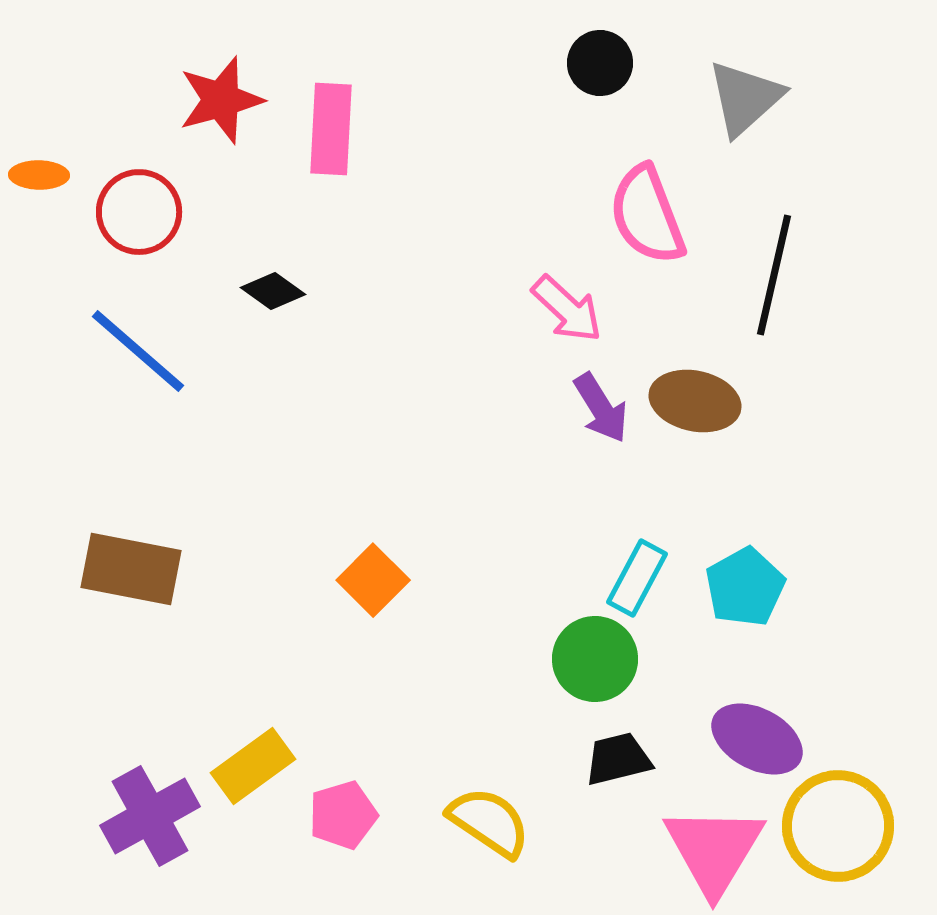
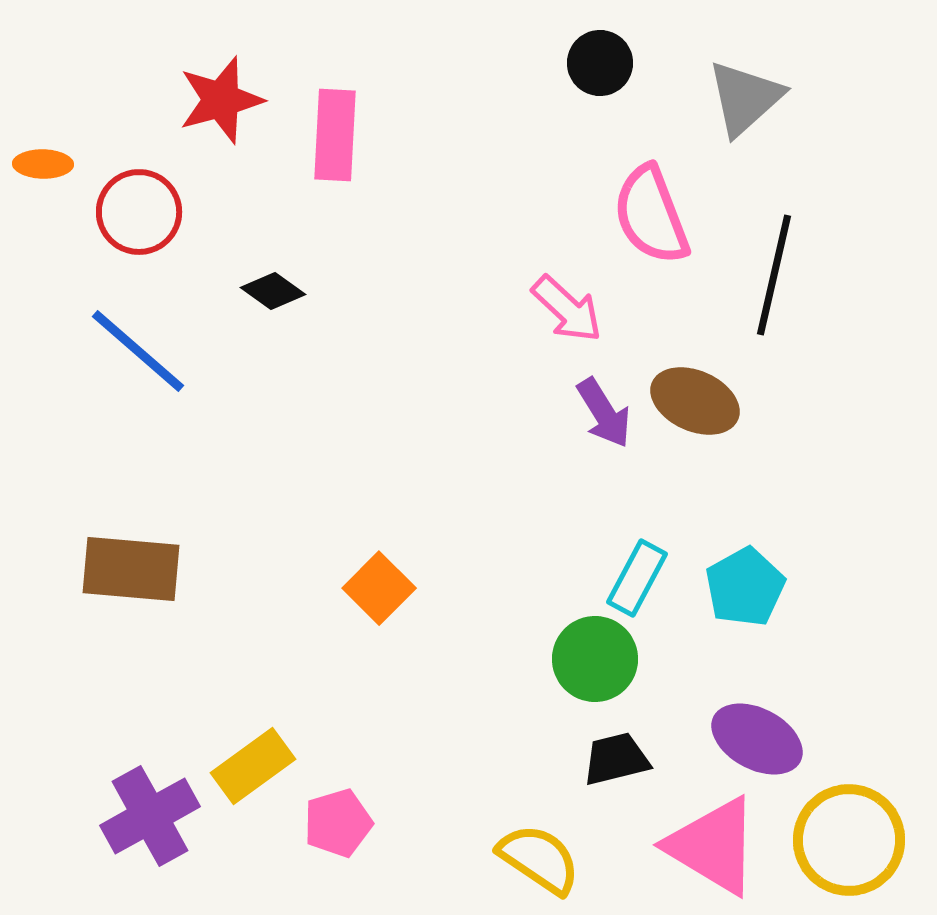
pink rectangle: moved 4 px right, 6 px down
orange ellipse: moved 4 px right, 11 px up
pink semicircle: moved 4 px right
brown ellipse: rotated 12 degrees clockwise
purple arrow: moved 3 px right, 5 px down
brown rectangle: rotated 6 degrees counterclockwise
orange square: moved 6 px right, 8 px down
black trapezoid: moved 2 px left
pink pentagon: moved 5 px left, 8 px down
yellow semicircle: moved 50 px right, 37 px down
yellow circle: moved 11 px right, 14 px down
pink triangle: moved 1 px left, 4 px up; rotated 30 degrees counterclockwise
━━━━━━━━━━━━━━━━━━━━
> EXERCISE PROMPT
Copy the records above exactly, beginning at the line that contains "orange ellipse: moved 4 px right, 11 px up" and stopping after the line that contains "yellow semicircle: moved".

> WRITTEN ANSWER
orange ellipse: moved 4 px right, 11 px up
pink semicircle: moved 4 px right
brown ellipse: rotated 12 degrees clockwise
purple arrow: moved 3 px right, 5 px down
brown rectangle: rotated 6 degrees counterclockwise
orange square: moved 6 px right, 8 px down
black trapezoid: moved 2 px left
pink pentagon: moved 5 px left, 8 px down
yellow semicircle: moved 50 px right, 37 px down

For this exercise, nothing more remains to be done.